Stored data
--- Begin ---
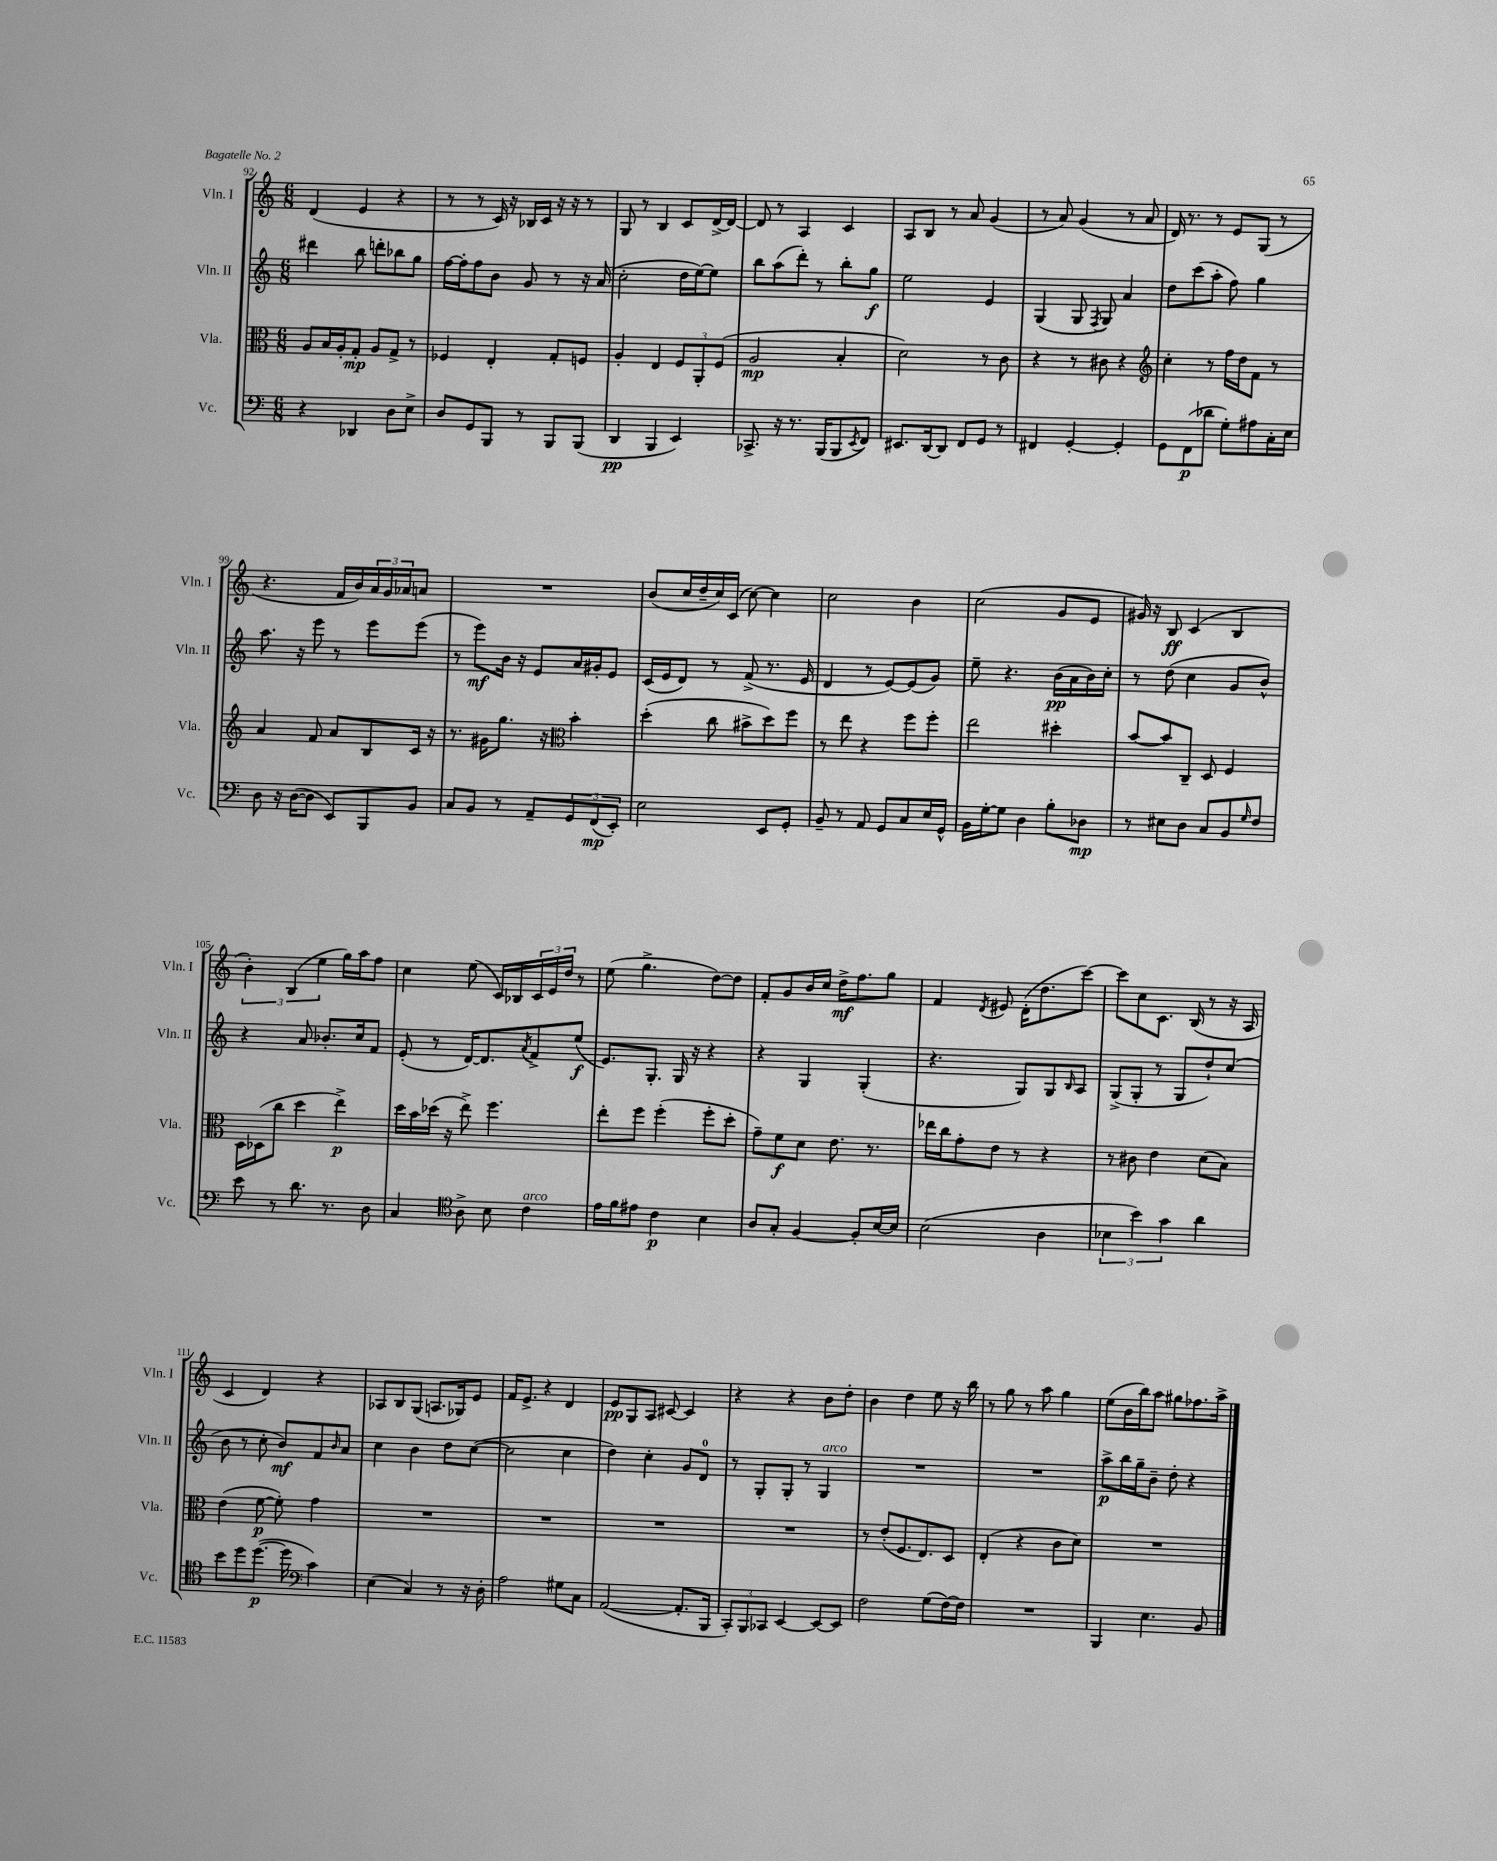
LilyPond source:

<<
\new StaffGroup <<
\new Staff = "s0" \with { instrumentName = "Vln. I" shortInstrumentName = "Vln. I" } {
    \clef treble \key c \major \numericTimeSignature \time 6/8
    d'4( e'4 r4 |
    r8 r8 c'16) r16 bes16 c'16 r16 r16 r8 |
    g8 r8 b4 c'8 d'16~-> d'16~ |
    d'8 r8 a4 c'4 |
    a8 b8 r8 a'8 g'4( |
    r8 a'8) g'4( r8 a'8 |
    d'16) r8. r8 e'8 g8( r8 |
    r4. f'16 b'16) \tuplet 3/2 { a'16 g'16 aes'16 } a'8 |
    R2. |
    b'8( c''16 d''16-- c''16) c'16( c''8~) c''4 |
    c''2 b'4 |
    c''2( g'8 e'8 |
    gis'16) r16 b8\ff c'4( b4 |
    \tuplet 3/2 { b'4-.) b4( e''4 } g''16) a''16 f''8 |
    c''4 e''8( c'16) bes16 \tuplet 3/2 { c'16 e'16 d''16 } r8 |
    e''8( g''4.-> d''8~) d''8 |
    f'8-. g'8 b'16 c''16 d''16->\mf f''8. g''8 |
    f'4 \acciaccatura { d'8 } eis'8 d'16-.( d''8. c'''8~) |
    c'''8 c''8 c'8. b16( r8 r16 a16 |
    c'4 d'4) r4 |
    aes8 b8 g8( a8. ges16) e'8 |
    f'16 e'8.-> r4 d'4 |
    e'8\pp g8 a8 cis'8~ cis'4 |
    r4 r4 b'8 d''8-. |
    b'4 d''4 e''8 r16 b''16 |
    r8 g''8 r8 a''8 g''4 |
    e''8( b'16 b''16) a''8 gis''8 fes''8. a''16-> \bar "|." |
}
\new Staff = "s1" \with { instrumentName = "Vln. II" shortInstrumentName = "Vln. II" } {
    \clef treble \key c \major \numericTimeSignature \time 6/8
    dis'''4 b''8 d'''8-. bes''8 g''8 |
    f''16~ f''16-. f''8 b'8 g'8 r8 r16 a'16( |
    c''2-. d''16 e''16~) e''8 |
    b''8 a''8( d'''8-.) r8 b''8-. g''8\f |
    e''2 e'4 |
    g4( g8 \acciaccatura { f8 } g8) a'4 |
    d''8 c'''8( a''8-. f''8) g''4 |
    a''8. r16 e'''8 r8 e'''8 e'''8( |
    r8 e'''8\mf) b'16 r16 e'8 a'16 gis'16-. e'8 |
    c'16( e'16 d'8) r8 f'8->( r8. e'16 |
    d'4 r8 e'8~) e'8( g'8) |
    e''8-- r4. b'16\pp( a'16 b'16) c''16-. |
    r8 d''8( c''4 g'8 b'8-^) |
    r4 a'8 bes'8.-. c''16 f'8 |
    e'8-.( r8 d'16~) d'8. \acciaccatura { a'8 } f'8-> e''8\f( |
    e'8.) g8.-. g16 r16 r4 |
    r4 g4 g4-.( |
    r4. g8) g8 \grace { b16 } a8 |
    g8->( g8-. r8 g8 d''8-!) c''8( |
    b'8 r8 c''8-. b'8\mf) f'8 \grace { b'16 } a'8 |
    c''4 b'4 d''8 c''8~( |
    c''2 c''4 |
    d''4) c''4-. g'8 d'8-0 |
    r8 g8-. g8-. r8 g4^\markup { \italic "arco" } |
    R2. |
    R2. |
    a''8->\p b''16 g''16-- b'8-- d''8-. r4 \bar "|." |
}
\new Staff = "s2" \with { instrumentName = "Vla." shortInstrumentName = "Vla." } {
    \clef alto \key c \major \numericTimeSignature \time 6/8
    a8 b16 a16-. g8-.\mp a8 g8-> r8 |
    fes4 e4-. g8-. f8 |
    a4-. e4 \tuplet 3/2 { f8 a,8-. f8( } |
    a2\mp b4-. |
    d'2) r8 c'8 |
    r4 r8 cis'8 r4 |
    \clef treble c''4-. r8 f''16 d''16 f'8 r8 |
    a'4 f'8 a'8 b8 c'16 r16 |
    r8. gis'16 g''8. r16 \clef alto b'4-. |
    d''4-.( c''8 bis'8-> d''8) f''8 |
    r8 e''8 r4 f''8 f''8-. |
    e''2 dis''4-. |
    b'8~ b'8 c8-- d8 f4 |
    d16 des16( c''8 d''4 e''4->\p) |
    d''16 b'16 des''16( r16 e''8->) f''4. |
    e''8-. f''8 f''4-.( f''8-. d''8-. |
    g'8--) f'8\f d'8 e'8. r8. |
    ees''16 c''16 g'8-. e'8 r8 r4 |
    r8 cis'8 e'4 d'8( b8) |
    e'4( f'8~\p f'8-.) g'4 |
    R2. |
    R2. |
    R2. |
    R2. |
    r8 e'8-.( f8. e8.) d8 |
    e4-.( r4 c'8 d'8) |
    R2. \bar "|." |
}
\new Staff = "s3" \with { instrumentName = "Vc." shortInstrumentName = "Vc." } {
    \clef bass \key c \major \numericTimeSignature \time 6/8
    r4 des,4 d8 e8-> |
    d8 g,8 b,,8 r8 b,,8 b,,8( |
    d,4\pp b,,4 e,4) |
    ces,8.-> r16 r8. b,,16( b,,8 \acciaccatura { e,8 } f,8) |
    eis,8. d,16~ d,8 f,8 g,8 r8 |
    fis,4 g,4~-. g,4-. |
    g,8 f,8\p( des'8 g8-.) ais8 c16-. e16 |
    d8 r16 d16~( d8 e,8) b,,8 b,8 |
    c8 b,8 r8 a,8-- \tuplet 3/2 { g,8 f,8\mp( e,8-.) } |
    e2 e,8 g,8-. |
    b,8-- r8 a,8 g,8 c8 e16 g,16-^ |
    b,16 g16~-. g8 d4 b8-. des8\mp |
    r8 eis8 d8 c8 b,8 \grace { g16 } f8 |
    e'8 r8 d'8. r8. d8 |
    c4 \clef tenor a8-> b8 c'4^\markup { \italic "arco" } |
    e'16 f'16 eis'8 c'4\p b4 |
    a8 g8-. f4~ f8-. b16~ b16 |
    b2( a4 |
    \tuplet 3/2 { bes4 b'4) g'4 } a'4 |
    b'8 d''8 d''8.~\p( d''16 \clef bass c'4) |
    e4( c4) r8 r16 d16-. |
    a2 gis8 c8 |
    a,2~( a,8.-. b,,16 |
    \tuplet 3/2 { c,8-.) b,,8 ces,8 } e,4~ e,8~ e,8 |
    f2 g8( f16~) f16 |
    R2. |
    b,,4 e4. b,8 \bar "|." |
}
>>
>>
\layout { \context { \Score currentBarNumber = #92 } }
--- End ---
Count the lines in the records above that contain the word "italic". Give only the number.

## Output of the task
2